> _Given task_: Show each line of the records below in which the string "mordent" appears.

Stored records:

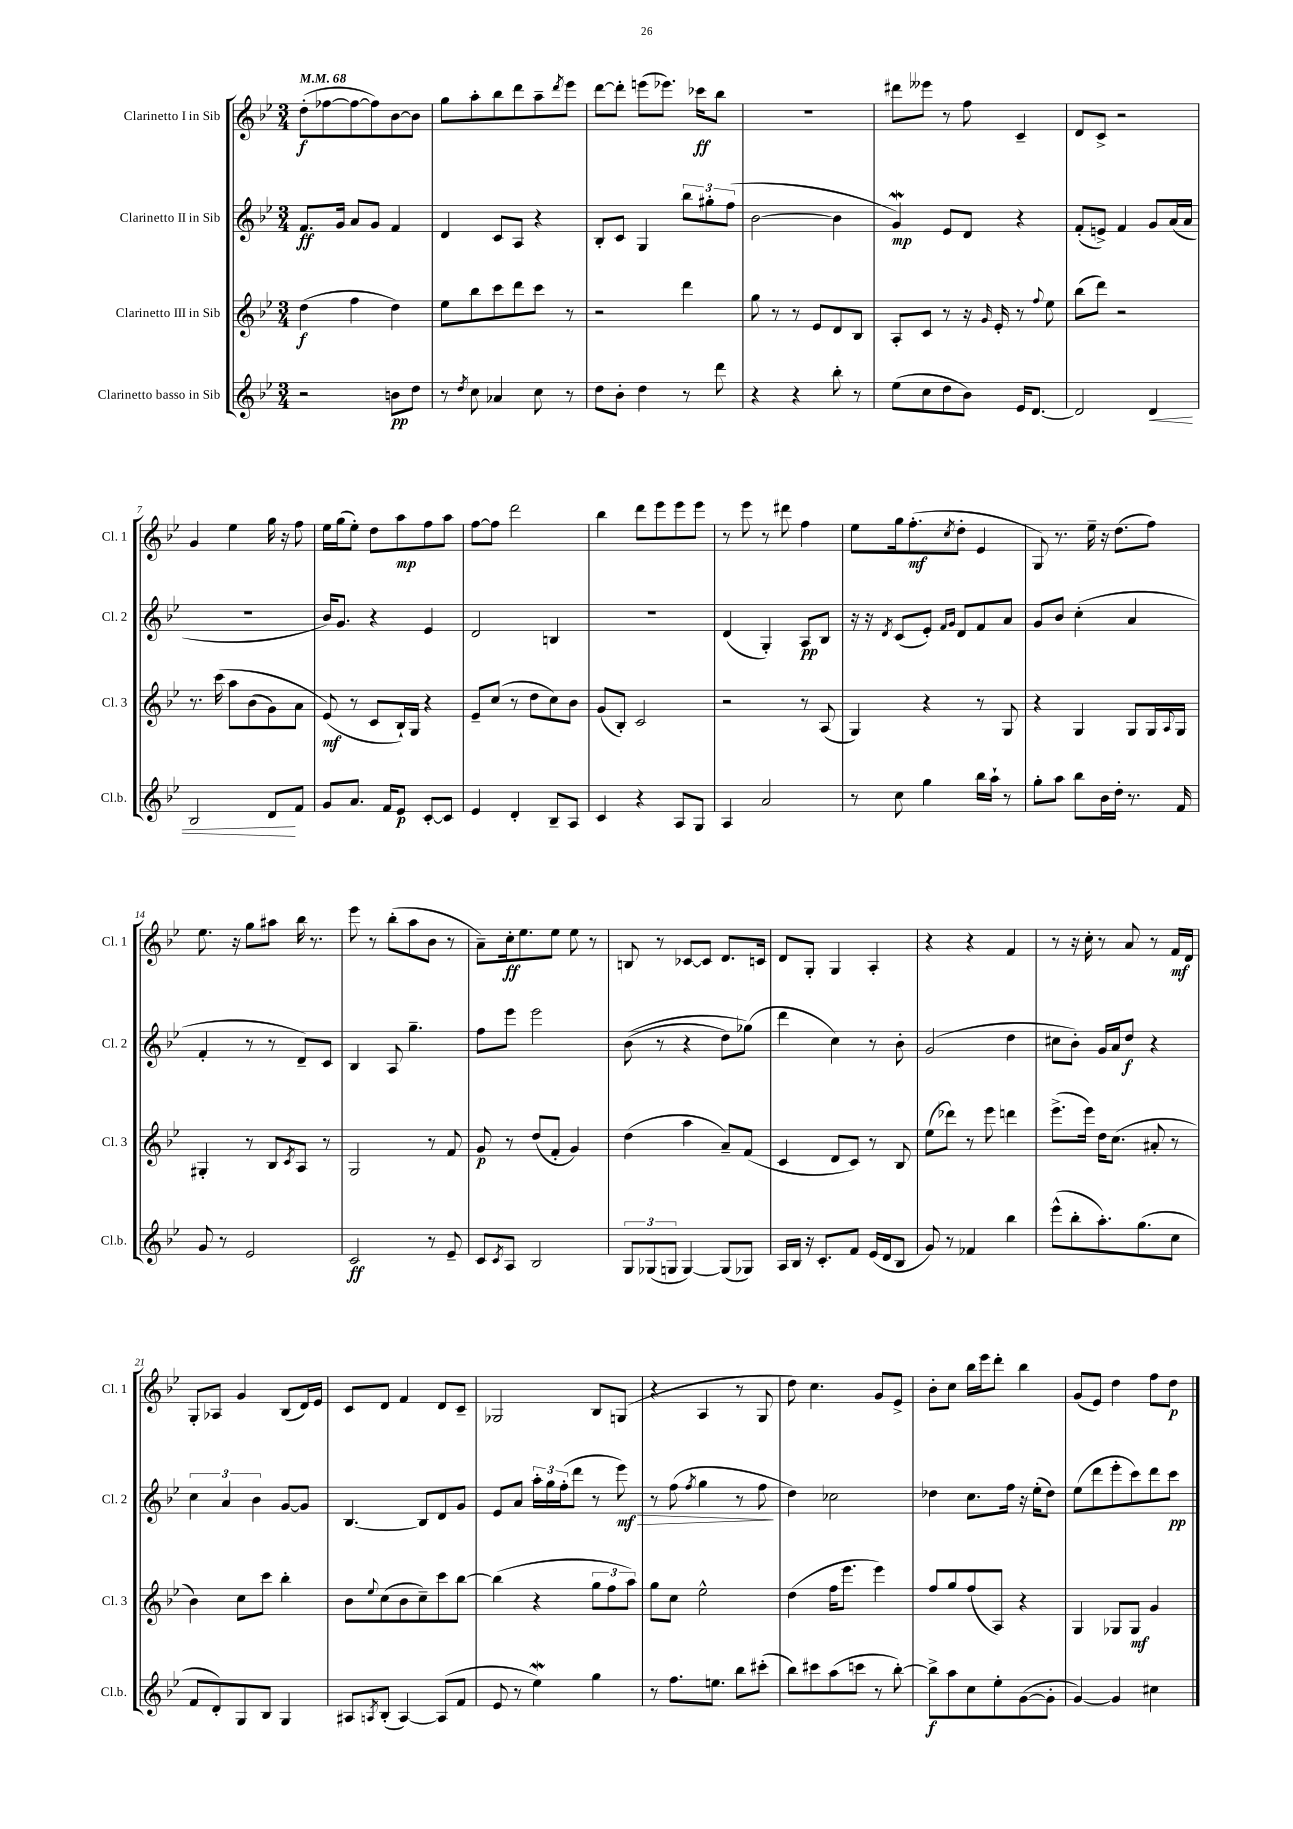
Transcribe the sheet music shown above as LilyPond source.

<<
\new StaffGroup <<
\new Staff = "s0" \with { instrumentName = "Clarinetto I in Sib" shortInstrumentName = "Cl. 1" } {
    \clef treble \key bes \major \numericTimeSignature \time 3/4 \tempo 4 = 68
    d''8-.\f( fes''8~ fes''8~ fes''8) bes'8~ bes'8 |
    g''8 a''8-. bes''8 d'''8 a''8-- \acciaccatura { d'''8 } ees'''8 |
    d'''8~ d'''8-. e'''8( ees'''8.) ces'''16\ff bes''8 |
    R2. |
    dis'''8 eeses'''8 r8 f''8 c'4-- |
    d'8 c'8-> r2 |
    g'4 ees''4 g''16 r16 f''8 |
    ees''16 g''16( ees''8-.) d''8 a''8\mp f''8 a''8 |
    f''8~ f''8 d'''2 |
    bes''4 d'''8 ees'''8 ees'''8 ees'''8 |
    r8 ees'''8 r8 dis'''8 f''4 |
    ees''8 g''16 f''8.-.\mf( \acciaccatura { c''8 } d''8-. ees'4 |
    g8) r8. ees''16-- r16 d''8.( f''8) |
    ees''8. r16 g''8 ais''8 bes''16 r8. |
    ees'''8 r8 bes''8-.( a''8 bes'8 r8 |
    a'8--) c''16-.\ff ees''8. ees''8 ees''8 r8 |
    b8 r8 ces'8~ ces'8 d'8. c'16 |
    d'8 g8-. g4 a4-. |
    r4 r4 f'4 |
    r8 r16 c''16-. r8 a'8 r8 f'16\mf d'16 |
    g8-. aes8 g'4 bes8( d'16) ees'16 |
    c'8 d'8 f'4 d'8 c'8-- |
    ges2 bes8 g8( |
    r4 a4 r8 g8 |
    d''8) c''4. g'8 ees'8-> |
    bes'8-. c''8 bes''16 ees'''16 d'''8-. bes''4 |
    g'8( ees'8) d''4 f''8 d''8\p \bar "|." |
}
\new Staff = "s1" \with { instrumentName = "Clarinetto II in Sib" shortInstrumentName = "Cl. 2" } {
    \clef treble \key bes \major \numericTimeSignature \time 3/4
    f'8.\ff g'16 a'8 g'8 f'4 |
    d'4 c'8 a8 r4 |
    bes8-. c'8 g4 \tuplet 3/2 { bes''8 gis''8-. f''8( } |
    bes'2~ bes'4 |
    g'4\mordent\mp) ees'8 d'8 r4 |
    f'8-.( e'8->) f'4 g'8 a'16( a'16 |
    R2. |
    bes'16) g'8. r4 ees'4 |
    d'2 b4 |
    R2. |
    d'4( g4-.) a8\pp bes8 |
    r16 r16 \acciaccatura { d'8 } c'8( ees'8-.) \grace { f'16 g'16 } d'8 f'8 a'8 |
    g'8 bes'8 c''4-.( a'4 |
    f'4-. r8 r8 d'8--) c'8 |
    bes4 a8 g''4.-- |
    f''8 ees'''8 ees'''2 |
    bes'8(\( r8 r4 d''8) ges''8(\) |
    d'''4 c''4) r8 bes'8-. |
    g'2( d''4 |
    cis''8 bes'8-.) g'16 a'16 d''8\f r4 |
    \tuplet 3/2 { c''4 a'4 bes'4 } g'8~ g'8 |
    bes4.~ bes8 d'8 g'8 |
    ees'8 a'8 \tuplet 3/2 { a''16-. g''16 f''16-.( } d'''8 r8 ees'''8\mf\>) |
    r8 f''8( \acciaccatura { f''8 } g''4 r8 f''8\! |
    d''4) ces''2 |
    des''4 c''8. f''16 r16 ees''16-.( des''8) |
    ees''8( d'''8 ees'''8-. c'''8) d'''8 c'''8\pp \bar "|." |
}
\new Staff = "s2" \with { instrumentName = "Clarinetto III in Sib" shortInstrumentName = "Cl. 3" } {
    \clef treble \key bes \major \numericTimeSignature \time 3/4
    d''4\f( f''4 d''4) |
    ees''8 bes''8 c'''8 d'''8 c'''8 r8 |
    r2 d'''4 |
    g''8 r8 r8 ees'8 d'8 bes8 |
    a8-. c'8 r8 r16 \grace { g'16 } ees'16-. r8 \appoggiatura { f''8 } ees''8 |
    bes''8( d'''8) r2 |
    r8. c'''16\( a''8 bes'8( g'8) a'8 |
    ees'8\mf(\) r8 c'8 bes16-!) g16 r4 |
    ees'8-- c''8( r8 d''8 c''8) bes'8 |
    g'8( bes8-.) c'2 |
    r2 r8 a8( |
    g4) r4 r8 g8 |
    r4 g4 g8 g16 \appoggiatura { a8 } g16 |
    gis4-. r8 bes8 \acciaccatura { c'8 } a8 r8 |
    g2 r8 f'8 |
    g'8\p r8 d''8( f'8-. g'4) |
    d''4( a''4 a'8--) f'8( |
    c'4 d'8 c'8) r8 bes8 |
    ees''8( des'''8) r8 ees'''8 d'''4 |
    ees'''8.->( ees'''16) d''16 c''8.( ais'8-. r8 |
    bes'4) c''8 c'''8 bes''4-. |
    bes'8 \appoggiatura { ees''8 } c''8( bes'8 c''8--) c'''8 bes''8~ |
    bes''4( r4 \tuplet 3/2 { g''8 f''8 a''8) } |
    g''8 c''8 ees''2-^ |
    d''4( f''16 ees'''8. ees'''4) |
    f''8 g''8 f''8( a8) r4 |
    g4 ges8 ges8\mf g'4 \bar "|." |
}
\new Staff = "s3" \with { instrumentName = "Clarinetto basso in Sib" shortInstrumentName = "Cl.b." } {
    \clef treble \key bes \major \numericTimeSignature \time 3/4
    r2 b'8\pp d''8 |
    r8 \acciaccatura { d''8 } c''8 aes'4 c''8 r8 |
    d''8 bes'8-. d''4 r8 d'''8 |
    r4 r4 bes''8-. r8 |
    ees''8( c''8 d''8 bes'8) ees'16 d'8.~ |
    d'2 d'4\< |
    bes2 d'8\! f'8 |
    g'8 a'8. f'16 ees'8\p c'8~-. c'8 |
    ees'4 d'4-. bes8-- a8 |
    c'4 r4 a8 g8 |
    a4 a'2 |
    r8 c''8 g''4 bes''16 a''16-! r8 |
    g''8-. a''8 bes''8 bes'16 d''16-. r8. f'16 |
    g'8 r8 ees'2 |
    c'2\ff r8 ees'8-- |
    c'8 \acciaccatura { c'8 } a8 bes2 |
    \tuplet 3/2 { g8 ges8( g8 } g4~) g8( ges8) |
    a16 bes16 r16 c'8.-. f'8 ees'16( d'16 bes8 |
    g'8) r8 fes'4 bes''4 |
    ees'''8-^( bes''8-. a''8.-.) g''8.( c''8 |
    f'8 d'8-.) g8 bes8 g4 |
    ais8 \acciaccatura { a8 } bes8-.( a4~) a8( f'8 |
    ees'8 r8 ees''4\mordent) g''4 |
    r8 f''8. e''8. bes''8 cis'''8-.( |
    bes''8) cis'''8 a''8( c'''8 r8 bes''8~-.) |
    bes''8->\f a''8 c''8 ees''8-. g'8~( g'8-. |
    g'4~) g'4 cis''4 \bar "|." |
}
>>
>>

> _Expected answer_:
    g'4\mordent\mp) ees'8 d'8 r4 |
    ees'8 r8 ees''4\mordent) g''4 |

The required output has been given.